---- DATA RECORDS

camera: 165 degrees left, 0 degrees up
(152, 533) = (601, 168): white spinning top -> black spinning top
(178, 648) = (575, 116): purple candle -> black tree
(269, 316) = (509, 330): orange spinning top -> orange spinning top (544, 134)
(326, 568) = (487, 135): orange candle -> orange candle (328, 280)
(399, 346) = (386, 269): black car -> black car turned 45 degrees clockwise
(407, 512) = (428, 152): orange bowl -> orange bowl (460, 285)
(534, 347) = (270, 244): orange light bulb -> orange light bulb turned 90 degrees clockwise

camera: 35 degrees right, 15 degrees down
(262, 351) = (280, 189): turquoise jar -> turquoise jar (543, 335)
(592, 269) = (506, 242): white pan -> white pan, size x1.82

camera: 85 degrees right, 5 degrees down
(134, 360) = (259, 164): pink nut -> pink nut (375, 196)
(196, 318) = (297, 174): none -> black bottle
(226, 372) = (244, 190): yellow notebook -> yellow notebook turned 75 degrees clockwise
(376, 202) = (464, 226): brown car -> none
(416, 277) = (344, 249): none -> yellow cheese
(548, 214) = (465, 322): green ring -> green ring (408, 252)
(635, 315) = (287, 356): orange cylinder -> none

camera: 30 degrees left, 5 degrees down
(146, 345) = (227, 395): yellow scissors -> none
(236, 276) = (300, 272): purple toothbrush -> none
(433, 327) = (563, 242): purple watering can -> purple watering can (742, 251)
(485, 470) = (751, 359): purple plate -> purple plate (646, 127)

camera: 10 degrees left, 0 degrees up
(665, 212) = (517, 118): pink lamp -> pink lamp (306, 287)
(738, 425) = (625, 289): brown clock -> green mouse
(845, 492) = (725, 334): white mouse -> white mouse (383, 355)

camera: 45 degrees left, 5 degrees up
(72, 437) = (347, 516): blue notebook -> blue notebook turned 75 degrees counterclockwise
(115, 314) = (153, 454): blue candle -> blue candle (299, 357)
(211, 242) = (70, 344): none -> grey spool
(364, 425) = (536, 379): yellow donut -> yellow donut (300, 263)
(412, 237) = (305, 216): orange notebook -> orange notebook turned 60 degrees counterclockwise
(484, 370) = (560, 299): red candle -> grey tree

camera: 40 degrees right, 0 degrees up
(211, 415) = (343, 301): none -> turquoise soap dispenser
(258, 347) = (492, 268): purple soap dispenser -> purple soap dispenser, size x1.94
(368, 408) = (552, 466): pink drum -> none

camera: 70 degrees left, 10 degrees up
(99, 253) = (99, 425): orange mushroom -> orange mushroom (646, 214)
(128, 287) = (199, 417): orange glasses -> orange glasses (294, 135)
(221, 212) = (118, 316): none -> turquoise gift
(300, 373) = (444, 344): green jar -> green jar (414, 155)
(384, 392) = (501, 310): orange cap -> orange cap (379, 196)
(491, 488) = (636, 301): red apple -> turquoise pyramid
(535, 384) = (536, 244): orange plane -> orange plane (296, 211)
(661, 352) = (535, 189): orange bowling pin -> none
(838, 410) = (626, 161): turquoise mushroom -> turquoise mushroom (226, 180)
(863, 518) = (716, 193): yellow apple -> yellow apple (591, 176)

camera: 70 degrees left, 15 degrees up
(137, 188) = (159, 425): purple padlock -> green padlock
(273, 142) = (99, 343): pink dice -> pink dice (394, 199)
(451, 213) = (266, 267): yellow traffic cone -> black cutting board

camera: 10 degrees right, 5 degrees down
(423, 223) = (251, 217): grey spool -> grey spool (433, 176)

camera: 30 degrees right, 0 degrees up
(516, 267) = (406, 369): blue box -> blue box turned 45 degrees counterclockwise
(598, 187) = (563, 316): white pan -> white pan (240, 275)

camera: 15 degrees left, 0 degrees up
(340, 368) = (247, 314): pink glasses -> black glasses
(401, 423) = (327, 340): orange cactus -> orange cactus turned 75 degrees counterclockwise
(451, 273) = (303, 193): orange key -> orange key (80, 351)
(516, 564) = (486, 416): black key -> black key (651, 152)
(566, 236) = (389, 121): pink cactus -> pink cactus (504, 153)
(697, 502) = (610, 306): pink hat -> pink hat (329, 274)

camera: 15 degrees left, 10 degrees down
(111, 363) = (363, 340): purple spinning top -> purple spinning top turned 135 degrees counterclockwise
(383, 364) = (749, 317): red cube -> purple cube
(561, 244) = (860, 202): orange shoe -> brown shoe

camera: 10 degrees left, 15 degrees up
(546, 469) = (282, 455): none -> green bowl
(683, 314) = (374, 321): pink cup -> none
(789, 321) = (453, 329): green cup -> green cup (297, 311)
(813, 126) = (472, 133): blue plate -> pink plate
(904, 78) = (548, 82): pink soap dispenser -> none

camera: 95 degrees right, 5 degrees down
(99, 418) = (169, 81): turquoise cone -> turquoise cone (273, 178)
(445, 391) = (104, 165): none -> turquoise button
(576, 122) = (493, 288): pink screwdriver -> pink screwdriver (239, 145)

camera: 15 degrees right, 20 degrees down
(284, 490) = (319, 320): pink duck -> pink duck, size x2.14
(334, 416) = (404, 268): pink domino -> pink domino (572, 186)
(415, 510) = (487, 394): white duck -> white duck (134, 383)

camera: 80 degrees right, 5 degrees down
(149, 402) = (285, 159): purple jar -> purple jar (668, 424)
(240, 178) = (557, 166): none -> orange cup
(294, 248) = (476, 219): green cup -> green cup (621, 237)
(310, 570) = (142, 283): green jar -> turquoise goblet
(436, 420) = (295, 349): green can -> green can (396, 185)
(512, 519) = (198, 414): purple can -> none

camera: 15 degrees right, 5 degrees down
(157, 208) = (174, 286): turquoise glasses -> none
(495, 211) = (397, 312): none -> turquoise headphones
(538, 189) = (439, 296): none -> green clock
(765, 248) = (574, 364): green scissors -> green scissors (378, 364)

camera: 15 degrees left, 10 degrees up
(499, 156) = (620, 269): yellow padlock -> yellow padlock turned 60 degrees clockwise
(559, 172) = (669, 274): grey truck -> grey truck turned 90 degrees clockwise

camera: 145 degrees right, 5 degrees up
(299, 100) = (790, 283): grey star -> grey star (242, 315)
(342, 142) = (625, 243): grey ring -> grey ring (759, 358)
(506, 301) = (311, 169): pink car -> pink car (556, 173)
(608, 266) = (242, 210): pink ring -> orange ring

--------

EXERCISE AIM: Once you find the line containing "(326, 568) = (487, 135): orange", stop: reproduce exactly that line and every line of the data before it, and nothing else.

SOLUTION TO THIS EXERCISE:
camera: 165 degrees left, 0 degrees up
(152, 533) = (601, 168): white spinning top -> black spinning top
(178, 648) = (575, 116): purple candle -> black tree
(269, 316) = (509, 330): orange spinning top -> orange spinning top (544, 134)
(326, 568) = (487, 135): orange candle -> orange candle (328, 280)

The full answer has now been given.